[Direction]:
Copy every entry below word for word, keeping each line as it appears.

[Task material]:
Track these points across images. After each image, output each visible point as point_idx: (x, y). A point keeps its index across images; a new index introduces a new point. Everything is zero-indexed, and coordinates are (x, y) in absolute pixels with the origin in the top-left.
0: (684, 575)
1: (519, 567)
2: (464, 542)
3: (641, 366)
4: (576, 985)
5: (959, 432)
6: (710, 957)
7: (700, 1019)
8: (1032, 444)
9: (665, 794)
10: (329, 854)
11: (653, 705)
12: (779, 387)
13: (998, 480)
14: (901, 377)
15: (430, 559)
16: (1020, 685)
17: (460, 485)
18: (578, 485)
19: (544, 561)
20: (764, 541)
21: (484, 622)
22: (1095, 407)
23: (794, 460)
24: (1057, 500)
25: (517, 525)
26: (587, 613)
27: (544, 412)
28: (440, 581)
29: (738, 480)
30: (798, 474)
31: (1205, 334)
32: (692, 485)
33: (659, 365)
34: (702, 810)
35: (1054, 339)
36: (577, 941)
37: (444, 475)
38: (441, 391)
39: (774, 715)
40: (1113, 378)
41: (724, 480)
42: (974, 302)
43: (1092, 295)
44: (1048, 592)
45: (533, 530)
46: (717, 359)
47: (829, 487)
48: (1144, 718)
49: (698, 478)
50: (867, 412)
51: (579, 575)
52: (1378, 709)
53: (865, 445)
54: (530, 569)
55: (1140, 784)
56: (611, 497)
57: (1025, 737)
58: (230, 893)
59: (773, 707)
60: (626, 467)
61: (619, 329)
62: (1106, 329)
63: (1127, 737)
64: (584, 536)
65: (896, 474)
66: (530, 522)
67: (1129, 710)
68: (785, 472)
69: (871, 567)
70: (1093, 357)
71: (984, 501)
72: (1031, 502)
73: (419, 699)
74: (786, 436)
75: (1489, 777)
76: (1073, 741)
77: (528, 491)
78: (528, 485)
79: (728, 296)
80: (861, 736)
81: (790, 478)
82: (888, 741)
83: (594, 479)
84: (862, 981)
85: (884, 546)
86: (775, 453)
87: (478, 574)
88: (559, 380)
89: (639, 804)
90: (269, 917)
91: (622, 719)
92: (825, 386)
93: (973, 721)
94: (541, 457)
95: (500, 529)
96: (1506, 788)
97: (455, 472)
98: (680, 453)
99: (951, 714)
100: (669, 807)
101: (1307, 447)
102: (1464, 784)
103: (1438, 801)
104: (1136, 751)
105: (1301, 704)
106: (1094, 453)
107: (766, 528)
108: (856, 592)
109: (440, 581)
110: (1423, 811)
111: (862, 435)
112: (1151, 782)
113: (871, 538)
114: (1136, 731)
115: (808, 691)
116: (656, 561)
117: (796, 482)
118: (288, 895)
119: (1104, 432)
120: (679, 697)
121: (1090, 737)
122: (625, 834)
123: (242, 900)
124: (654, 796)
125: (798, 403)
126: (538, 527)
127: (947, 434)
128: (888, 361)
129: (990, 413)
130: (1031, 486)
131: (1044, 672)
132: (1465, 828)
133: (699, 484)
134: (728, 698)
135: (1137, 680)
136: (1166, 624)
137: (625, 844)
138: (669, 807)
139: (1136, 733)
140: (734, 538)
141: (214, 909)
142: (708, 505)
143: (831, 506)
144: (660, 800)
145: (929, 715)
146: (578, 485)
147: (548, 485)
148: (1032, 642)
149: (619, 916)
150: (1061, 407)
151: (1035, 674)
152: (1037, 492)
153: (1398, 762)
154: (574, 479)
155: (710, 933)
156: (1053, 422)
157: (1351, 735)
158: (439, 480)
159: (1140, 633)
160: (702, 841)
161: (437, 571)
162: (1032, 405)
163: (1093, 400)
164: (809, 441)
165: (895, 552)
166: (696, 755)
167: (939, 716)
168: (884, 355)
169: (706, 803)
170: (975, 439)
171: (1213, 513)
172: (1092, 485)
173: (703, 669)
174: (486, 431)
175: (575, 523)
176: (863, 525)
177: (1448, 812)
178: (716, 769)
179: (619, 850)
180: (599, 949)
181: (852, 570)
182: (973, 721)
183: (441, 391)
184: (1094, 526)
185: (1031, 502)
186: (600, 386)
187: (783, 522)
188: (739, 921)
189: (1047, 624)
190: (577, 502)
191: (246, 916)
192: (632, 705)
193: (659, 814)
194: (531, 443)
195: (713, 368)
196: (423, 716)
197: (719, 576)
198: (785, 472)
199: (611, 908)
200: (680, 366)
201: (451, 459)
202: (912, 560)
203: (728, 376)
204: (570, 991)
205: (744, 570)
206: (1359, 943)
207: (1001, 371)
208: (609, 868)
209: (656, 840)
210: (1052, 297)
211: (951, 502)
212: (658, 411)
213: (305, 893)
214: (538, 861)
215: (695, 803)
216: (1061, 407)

[Task output]:
Track these points across images. After each image, output each visible point as point_idx: (x, y). A point keeps its index across images; a new index introduces a new point. Everything is zero-indexed, and coordinates are (x, y) in absolute pixels with the origin in the top-left.
0: (684, 575)
1: (519, 567)
2: (464, 542)
3: (641, 366)
4: (576, 985)
5: (959, 432)
6: (710, 957)
7: (700, 1019)
8: (1032, 444)
9: (665, 794)
10: (329, 854)
11: (653, 705)
12: (779, 387)
13: (998, 480)
14: (901, 377)
15: (430, 559)
16: (1020, 685)
17: (460, 485)
18: (578, 485)
19: (544, 561)
20: (764, 541)
21: (484, 622)
22: (1095, 407)
23: (794, 460)
24: (1057, 500)
25: (517, 525)
26: (587, 613)
27: (544, 412)
28: (440, 581)
29: (738, 480)
30: (798, 474)
31: (1205, 334)
32: (692, 485)
33: (659, 365)
34: (702, 810)
35: (1054, 339)
36: (577, 941)
37: (444, 475)
38: (441, 391)
39: (774, 715)
40: (1113, 378)
41: (724, 480)
42: (974, 302)
43: (1092, 295)
44: (1048, 592)
45: (533, 530)
46: (717, 359)
47: (829, 487)
48: (1144, 718)
49: (698, 478)
50: (867, 412)
51: (579, 575)
52: (1378, 709)
53: (865, 445)
54: (530, 569)
55: (1140, 784)
56: (611, 497)
57: (1025, 737)
58: (230, 893)
59: (773, 707)
60: (626, 467)
61: (619, 329)
62: (1106, 329)
63: (1127, 737)
64: (584, 536)
65: (896, 474)
66: (530, 522)
67: (1129, 710)
68: (785, 472)
69: (871, 567)
70: (1093, 357)
71: (984, 501)
72: (1031, 502)
73: (419, 699)
74: (786, 436)
75: (1489, 777)
76: (1073, 741)
77: (528, 491)
78: (528, 485)
79: (728, 296)
80: (861, 736)
81: (790, 478)
82: (888, 741)
83: (594, 479)
84: (862, 981)
85: (884, 546)
86: (775, 453)
87: (478, 574)
88: (559, 380)
89: (639, 804)
90: (269, 917)
91: (622, 719)
92: (825, 386)
93: (973, 721)
94: (541, 457)
95: (500, 529)
96: (1506, 788)
97: (455, 472)
98: (680, 453)
99: (951, 714)
100: (669, 807)
101: (1307, 447)
102: (1464, 784)
103: (1438, 801)
104: (1136, 751)
105: (1301, 704)
106: (1094, 453)
107: (766, 528)
108: (856, 592)
109: (440, 581)
110: (1423, 811)
111: (862, 435)
112: (1151, 782)
113: (871, 538)
114: (1136, 731)
115: (808, 691)
116: (656, 561)
117: (796, 482)
118: (288, 895)
119: (1104, 432)
120: (679, 697)
121: (1090, 737)
122: (625, 834)
123: (242, 900)
124: (654, 796)
125: (798, 403)
126: (538, 527)
127: (947, 434)
128: (888, 361)
129: (990, 413)
130: (1031, 486)
131: (1044, 672)
132: (1465, 828)
133: (699, 484)
134: (728, 698)
135: (1137, 680)
136: (1166, 624)
137: (625, 844)
138: (669, 807)
139: (1136, 733)
140: (734, 538)
141: (214, 909)
142: (708, 505)
143: (831, 506)
144: (660, 800)
145: (929, 715)
146: (578, 485)
147: (548, 485)
148: (1032, 642)
149: (619, 916)
150: (1061, 407)
151: (1035, 674)
152: (1037, 492)
153: (1398, 762)
154: (574, 479)
155: (710, 933)
156: (1053, 422)
157: (1351, 735)
158: (439, 480)
159: (1140, 633)
160: (702, 841)
161: (437, 571)
162: (1032, 405)
163: (1093, 400)
164: (809, 441)
165: (895, 552)
166: (696, 755)
167: (939, 716)
168: (884, 355)
169: (706, 803)
170: (975, 439)
171: (1213, 513)
172: (1092, 485)
173: (703, 669)
174: (486, 431)
175: (575, 523)
176: (863, 525)
177: (1448, 812)
178: (716, 769)
179: (619, 850)
180: (599, 949)
181: (852, 570)
182: (973, 721)
183: (441, 391)
184: (1094, 526)
185: (1031, 502)
186: (600, 386)
187: (783, 522)
188: (739, 921)
189: (1047, 624)
190: (577, 502)
191: (246, 916)
192: (632, 705)
193: (659, 814)
194: (531, 443)
195: (713, 368)
196: (423, 716)
197: (719, 576)
198: (785, 472)
199: (611, 908)
200: (680, 366)
201: (451, 459)
202: (912, 560)
203: (728, 376)
204: (570, 991)
205: (744, 570)
206: (1359, 943)
207: (1001, 371)
208: (609, 868)
209: (656, 840)
210: (1052, 297)
211: (951, 502)
212: (658, 411)
213: (305, 893)
214: (538, 861)
215: (695, 803)
216: (1061, 407)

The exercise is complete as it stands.